For every record, give an exact copy that has no pictures in it.

Object state comparisons:
──────────
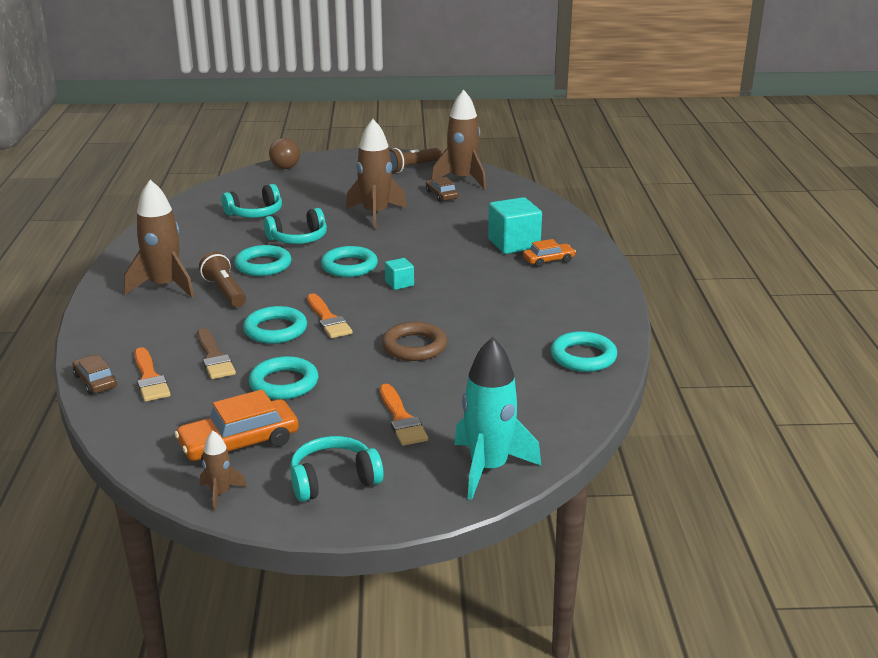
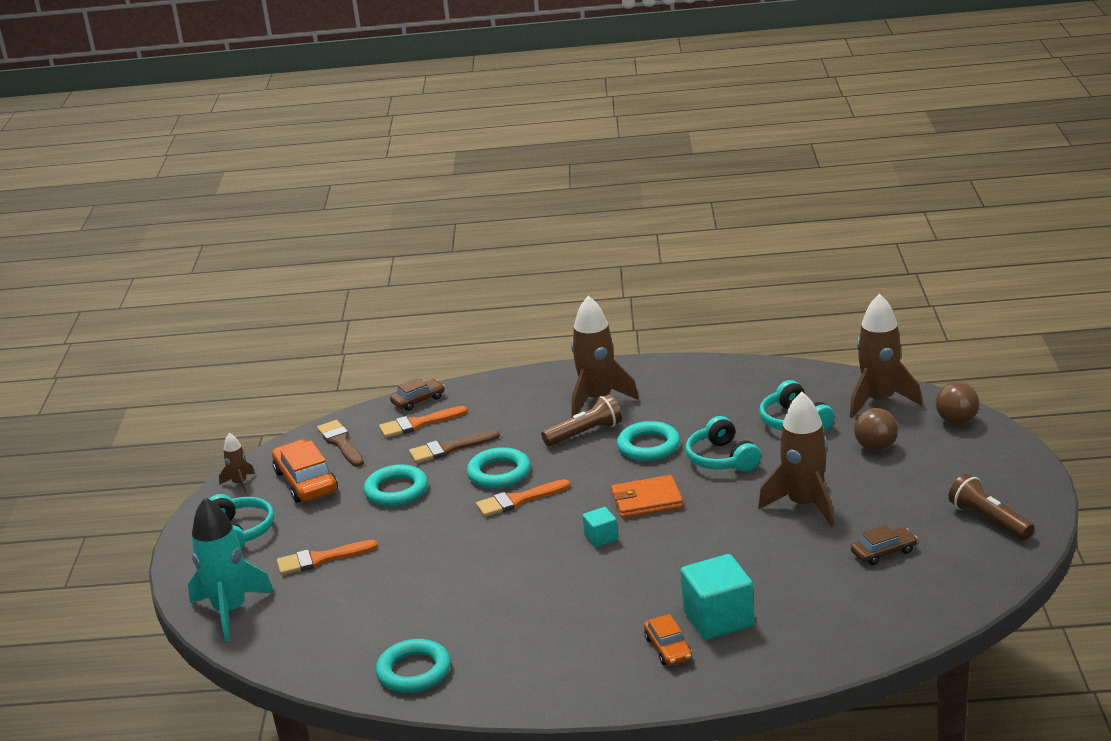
camera: 95 degrees right, 0 degrees up
turquoise ring [321,246,378,277] -> orange wallet [611,475,683,518]
brown ring [382,322,447,361] -> none
brown rocket [431,90,486,189] -> brown rocket moved to [850,293,922,418]
none -> brown brush [317,420,364,467]
none -> brown ball [854,408,898,451]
──────────
Written reply:
camera: 95 degrees right, 0 degrees up
turquoise ring [321,246,378,277] -> orange wallet [611,475,683,518]
brown ring [382,322,447,361] -> none
brown rocket [431,90,486,189] -> brown rocket moved to [850,293,922,418]
none -> brown brush [317,420,364,467]
none -> brown ball [854,408,898,451]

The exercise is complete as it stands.